_ASSIGNMENT_
In the material below, find each line with the string "camera" and copy it.

_EXERCISE MATERIAL_
^^^^^^^^^^^^^^^^

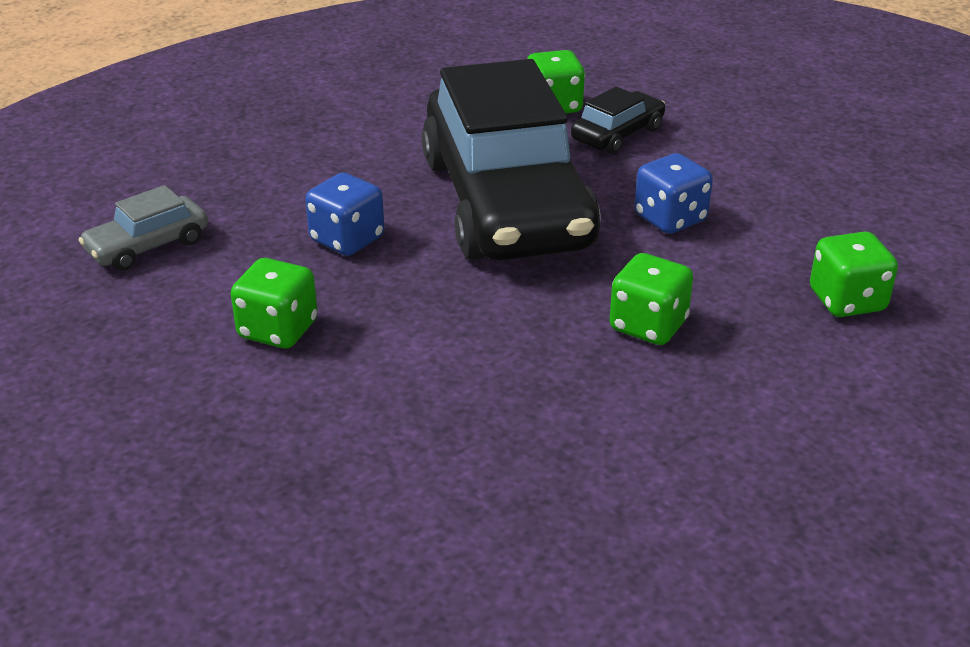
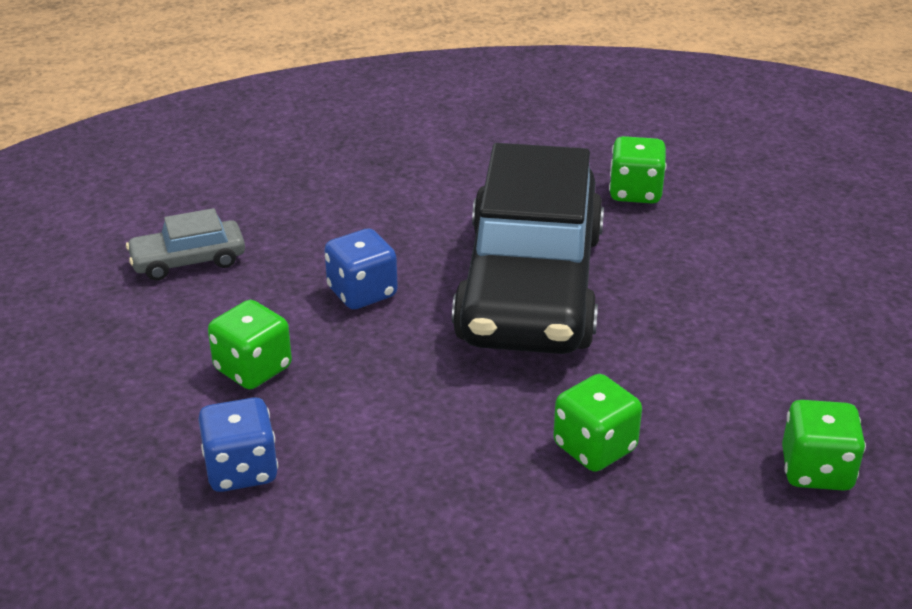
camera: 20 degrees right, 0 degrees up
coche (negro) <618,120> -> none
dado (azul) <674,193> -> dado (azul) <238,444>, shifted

^^^^^^^^^^^^^^^^

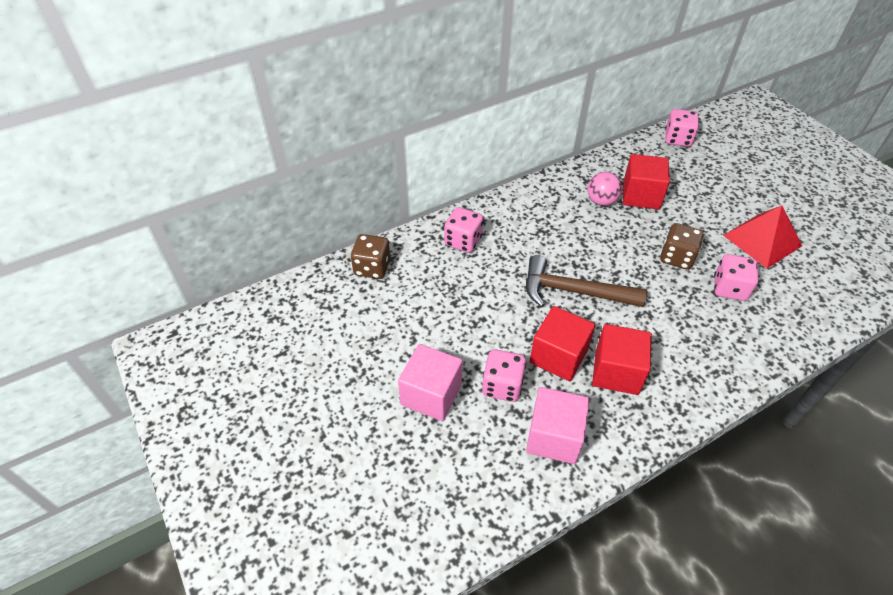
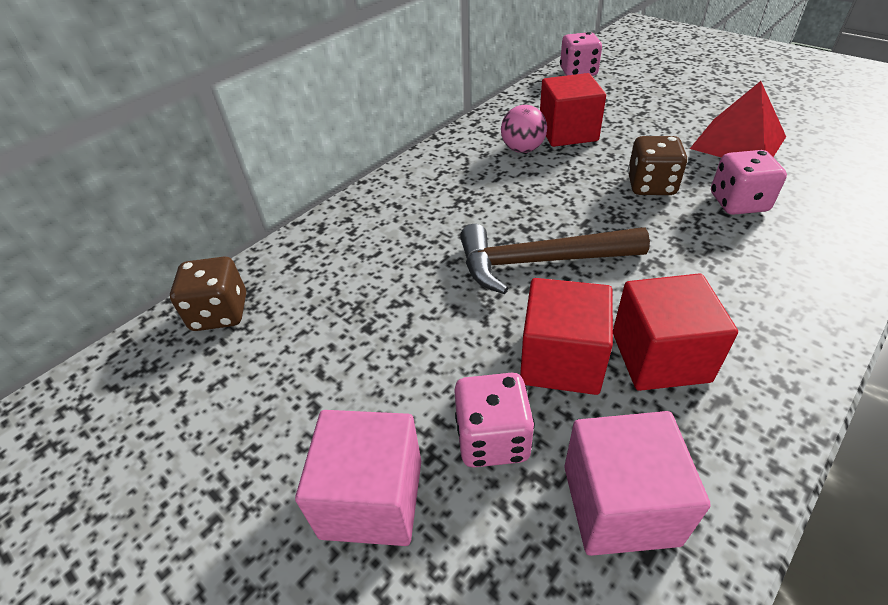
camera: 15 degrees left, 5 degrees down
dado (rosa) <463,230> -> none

^^^^^^^^^^^^^^^^

_EXERCISE SOLUTION_
camera: 20 degrees right, 0 degrees up
camera: 15 degrees left, 5 degrees down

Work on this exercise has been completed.